Exercise brief: Copy all lines in the data that contain the string "moved".

═══

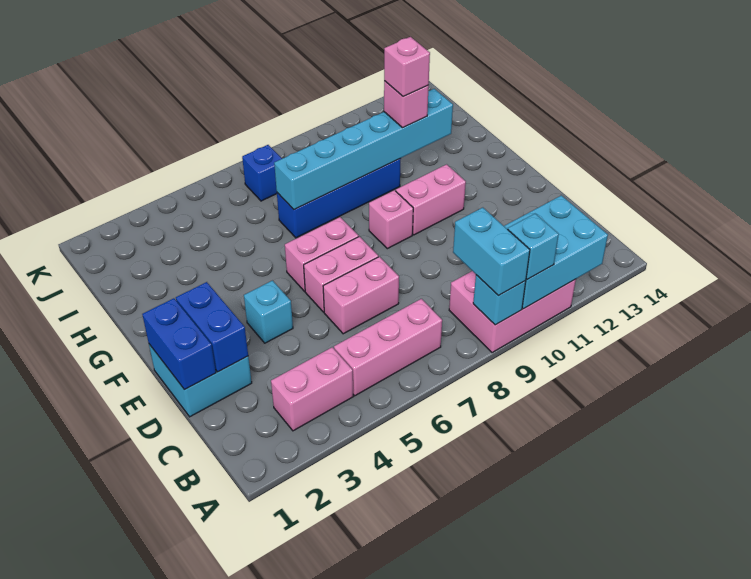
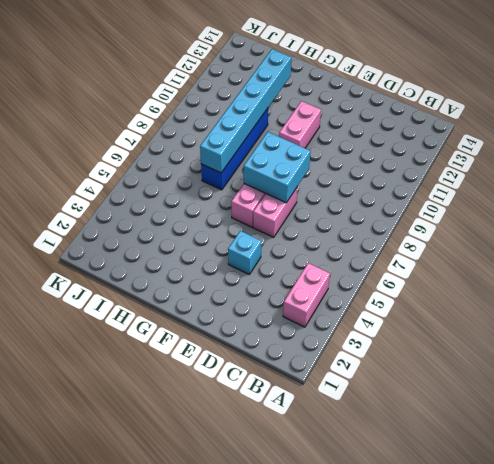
cyan 2x2 brick [244,132,311,203] -> cyan 2x2 brick moved to [149,344,252,417]
none -> pink 2x3 brick [449,271,576,353]
none -> pink 1x3 brick [334,299,442,396]
none -> pink 1x2 brick [323,257,399,334]

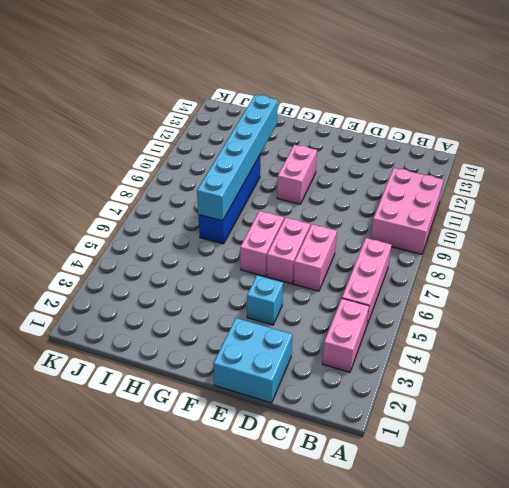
none -> pink 1x1 brick [369,190,413,249]
none -> blue 1x1 brick [242,145,282,201]
none -> cyan 1x1 brick [473,275,526,325]

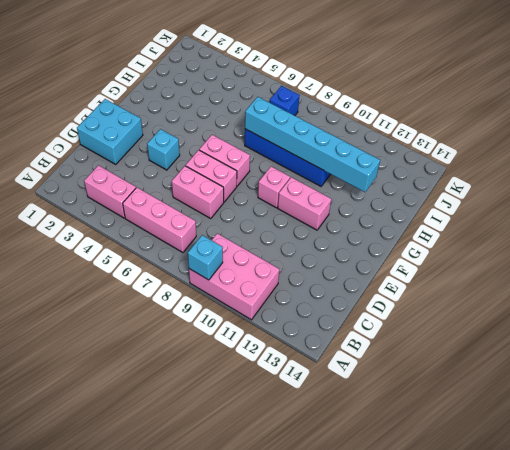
none -> cyan 2x3 brick [504,195,608,309]
none -> blue 1x2 brick [142,298,216,390]
none -> blue 1x2 brick [176,282,248,372]

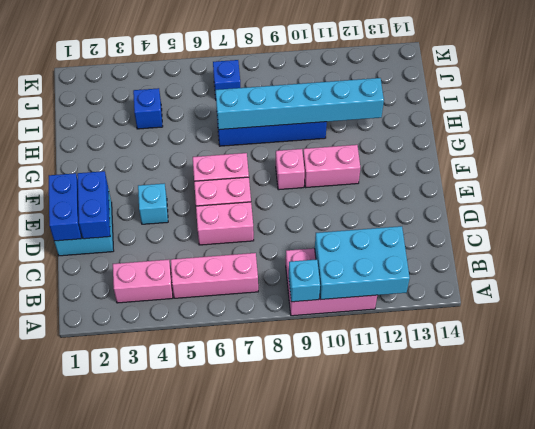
blue 1x1 brick [133,88,163,129] -> none
none -> cyan 1x2 brick [453,208,530,296]
none -> cyan 1x1 brick [508,214,559,279]
none -> pink 1x1 brick [384,81,429,128]

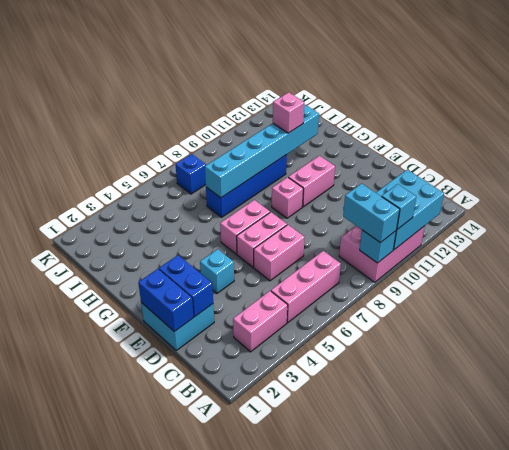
none -> pink 1x1 brick [384,37,430,97]

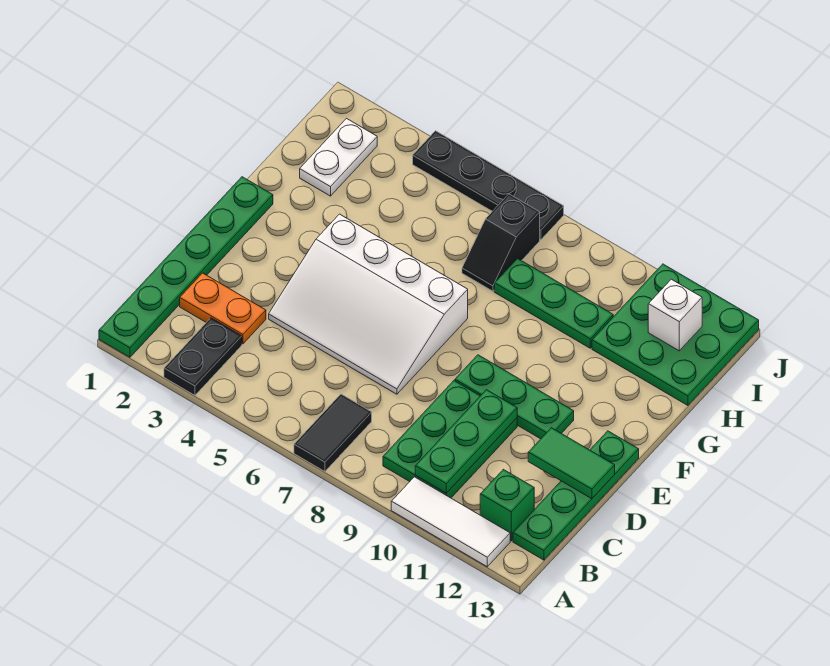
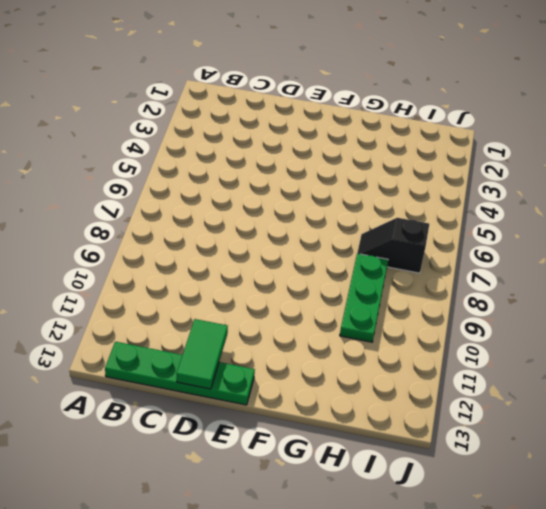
none -> green 1x6 plate [99,177,273,357]
none -> black 1x2 plate [164,318,242,395]
none -> black 1x2 tile [294,394,372,472]

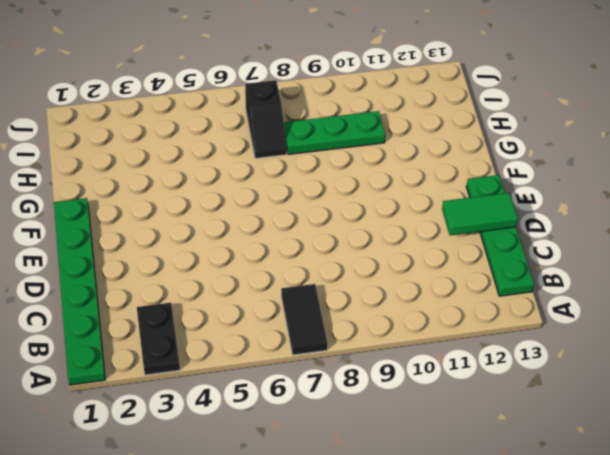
none -> white 1x3 tile [391,477,510,567]
none -> green 2x3 plate [383,381,517,498]
none -> green 1x1 brick [480,469,534,541]

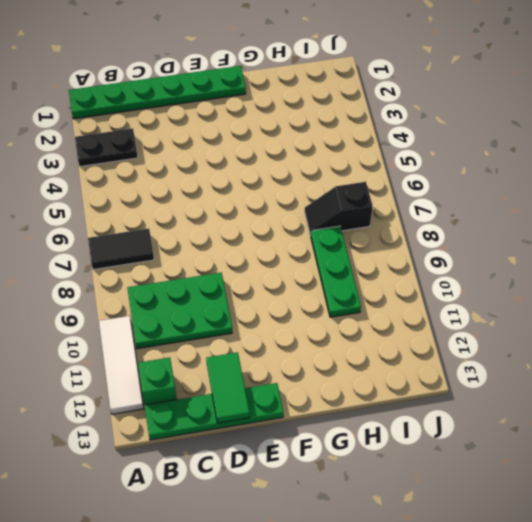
none -> orange 1x2 plate [180,273,266,344]
none -> white 3x4 slope [269,214,468,394]
none -> green 1x3 plate [455,355,574,439]

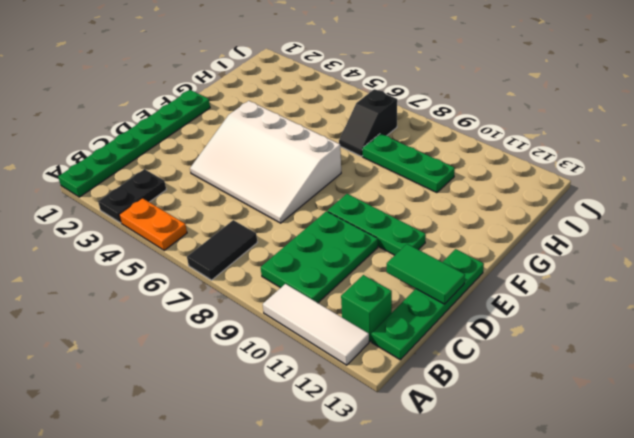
orange 1x2 plate [119,198,187,250] -> orange 1x2 plate moved to [180,273,266,344]
none -> white 1x2 plate [300,119,377,196]
none -> green 3x3 plate [592,264,759,405]
none -> black 1x4 plate [413,131,564,240]

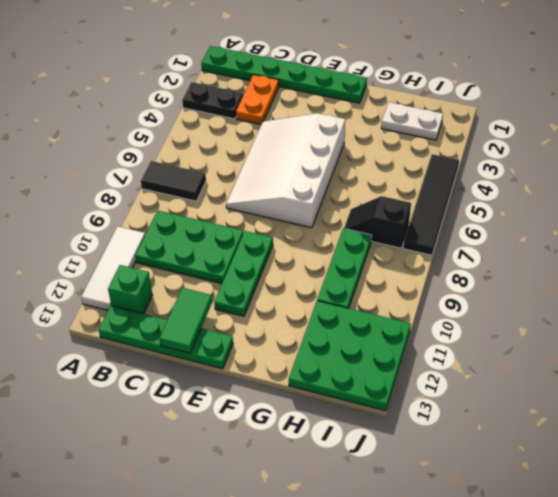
black 1x4 tile [403,154,459,255] -> black 1x4 plate [413,131,564,240]
none -> green 1x3 plate [415,390,517,493]
none -> white 1x1 brick [648,279,702,351]

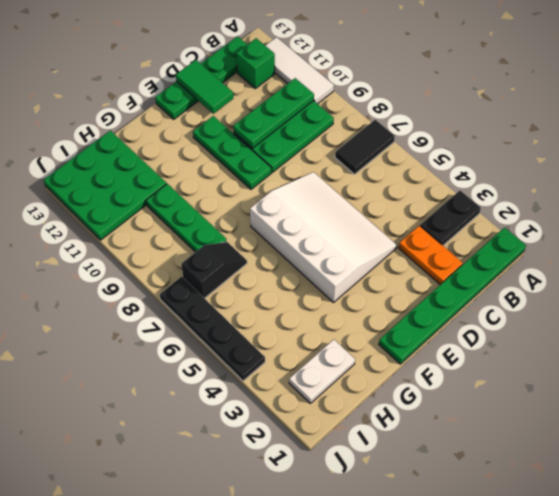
none -> white 1x1 brick [648,279,702,351]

═══

Task output:
cyan 2x2 brick [244,132,311,203] -> cyan 2x2 brick moved to [149,344,252,417]
orange 1x2 plate [119,198,187,250] -> orange 1x2 plate moved to [180,273,266,344]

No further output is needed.